→ **AIM OF THE TASK**: Everything in the listing below must be reproduced exactly, apart from its images.

→ **PROVIDED RECORDS**:
================================

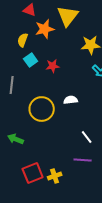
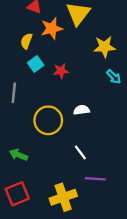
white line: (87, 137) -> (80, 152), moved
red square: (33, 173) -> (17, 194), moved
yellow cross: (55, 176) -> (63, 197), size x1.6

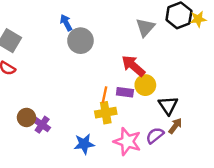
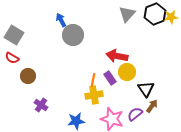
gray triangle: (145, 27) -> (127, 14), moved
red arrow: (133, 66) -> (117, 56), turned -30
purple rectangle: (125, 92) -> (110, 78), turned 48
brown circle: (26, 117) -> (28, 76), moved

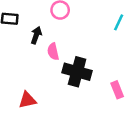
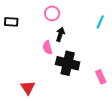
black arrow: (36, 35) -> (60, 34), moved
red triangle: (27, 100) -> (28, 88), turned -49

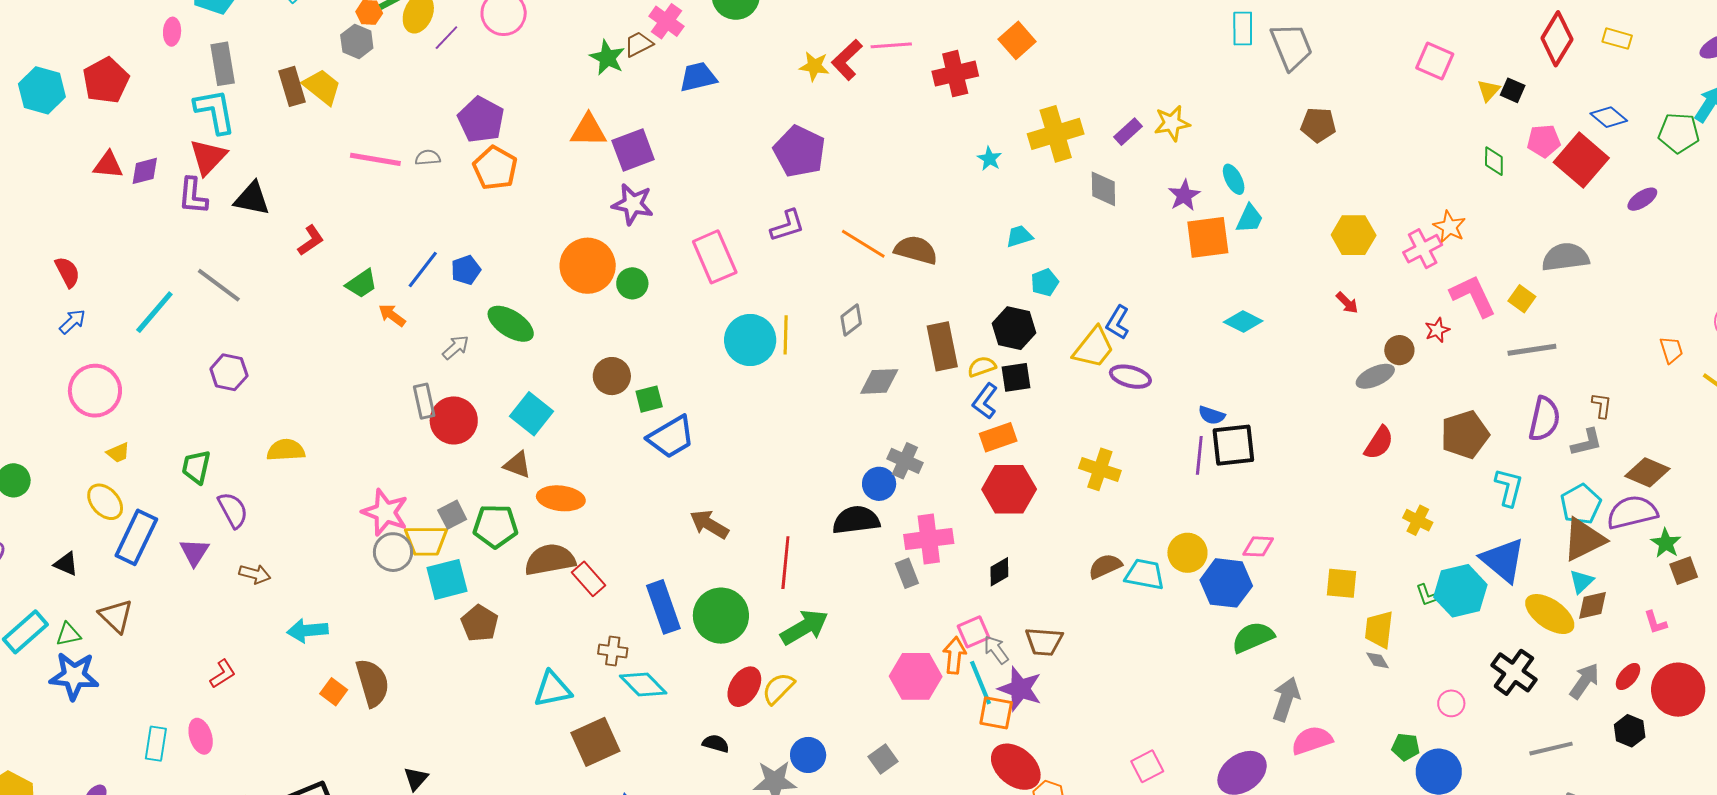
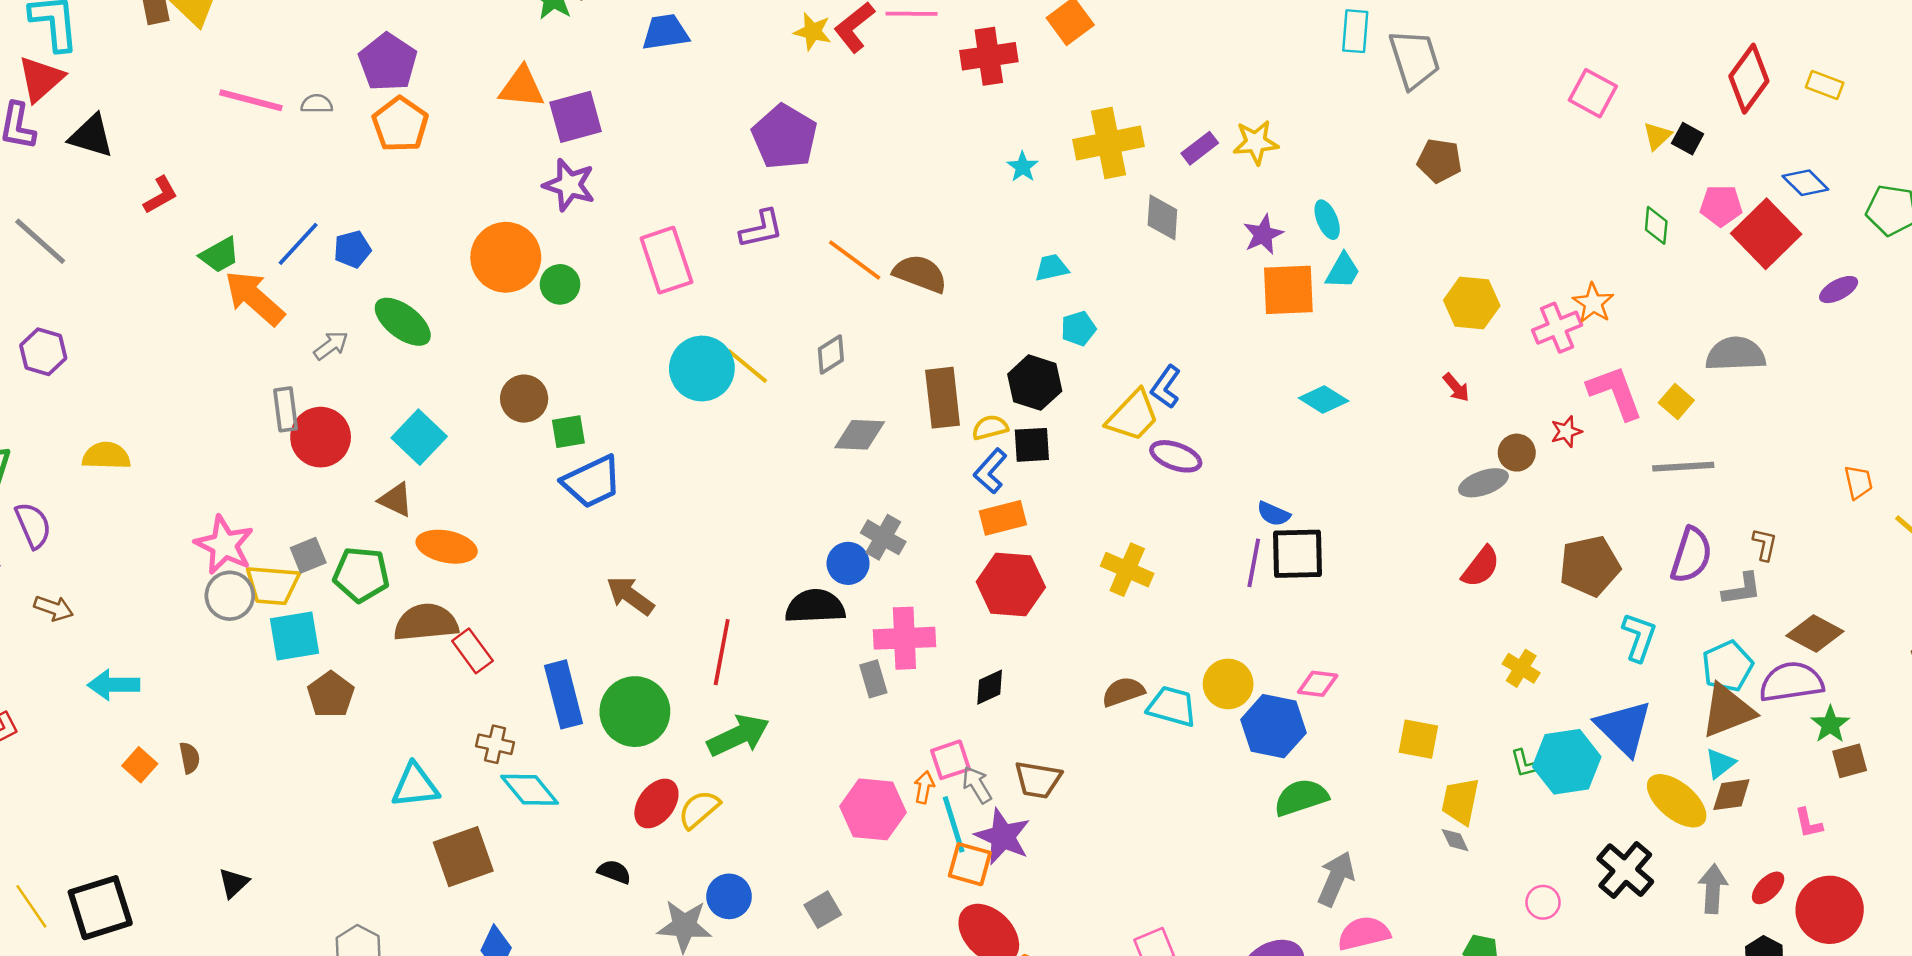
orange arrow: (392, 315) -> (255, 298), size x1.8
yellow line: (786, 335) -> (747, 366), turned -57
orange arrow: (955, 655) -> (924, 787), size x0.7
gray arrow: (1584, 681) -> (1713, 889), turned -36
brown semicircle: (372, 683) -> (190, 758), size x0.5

================================

→ **ANSWER SECTION**:
white line: (87, 137) -> (80, 152), moved
red square: (33, 173) -> (17, 194), moved
yellow cross: (55, 176) -> (63, 197), size x1.6

gray triangle: (145, 27) -> (127, 14), moved
red arrow: (133, 66) -> (117, 56), turned -30
purple rectangle: (125, 92) -> (110, 78), turned 48
brown circle: (26, 117) -> (28, 76), moved

black arrow: (36, 35) -> (60, 34), moved
red triangle: (27, 100) -> (28, 88), turned -49

orange arrow: (392, 315) -> (255, 298), size x1.8
yellow line: (786, 335) -> (747, 366), turned -57
orange arrow: (955, 655) -> (924, 787), size x0.7
gray arrow: (1584, 681) -> (1713, 889), turned -36
brown semicircle: (372, 683) -> (190, 758), size x0.5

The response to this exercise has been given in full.